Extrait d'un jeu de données
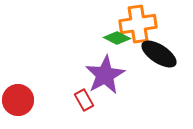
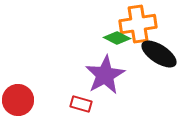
red rectangle: moved 3 px left, 4 px down; rotated 45 degrees counterclockwise
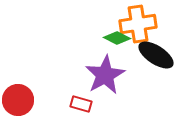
black ellipse: moved 3 px left, 1 px down
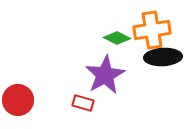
orange cross: moved 14 px right, 6 px down
black ellipse: moved 7 px right, 2 px down; rotated 36 degrees counterclockwise
red rectangle: moved 2 px right, 1 px up
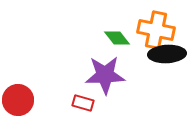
orange cross: moved 4 px right; rotated 21 degrees clockwise
green diamond: rotated 24 degrees clockwise
black ellipse: moved 4 px right, 3 px up
purple star: rotated 27 degrees clockwise
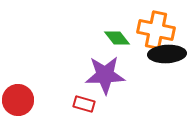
red rectangle: moved 1 px right, 1 px down
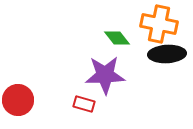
orange cross: moved 3 px right, 6 px up
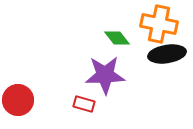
black ellipse: rotated 6 degrees counterclockwise
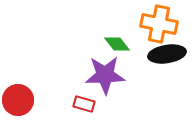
green diamond: moved 6 px down
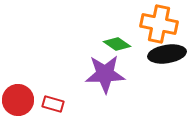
green diamond: rotated 16 degrees counterclockwise
purple star: moved 1 px up
red rectangle: moved 31 px left
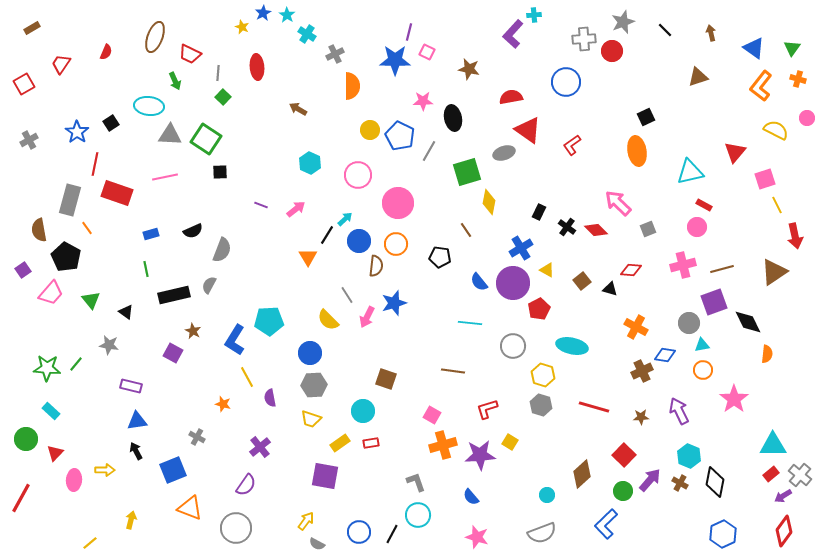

• À FAIRE: Modifiez les lignes ci-dessus en remplaçant chaque occurrence de « black ellipse » par « white ellipse », sans toucher au reste. Omettez les images dans la sortie.

• RÉSULTAT FINAL:
red rectangle: moved 3 px left, 4 px down; rotated 45 degrees counterclockwise
white ellipse: moved 3 px left, 1 px down
orange cross: moved 14 px right, 6 px down
white ellipse: moved 7 px right, 2 px down; rotated 36 degrees counterclockwise
red rectangle: moved 2 px right, 1 px up
orange cross: moved 4 px right; rotated 21 degrees clockwise
green diamond: rotated 24 degrees clockwise
white ellipse: moved 4 px right, 3 px up
purple star: rotated 27 degrees clockwise
red rectangle: moved 1 px right, 1 px down
orange cross: moved 3 px right, 6 px up
white ellipse: rotated 6 degrees counterclockwise
green diamond: moved 6 px down
green diamond: rotated 16 degrees counterclockwise
purple star: moved 1 px up
red rectangle: moved 31 px left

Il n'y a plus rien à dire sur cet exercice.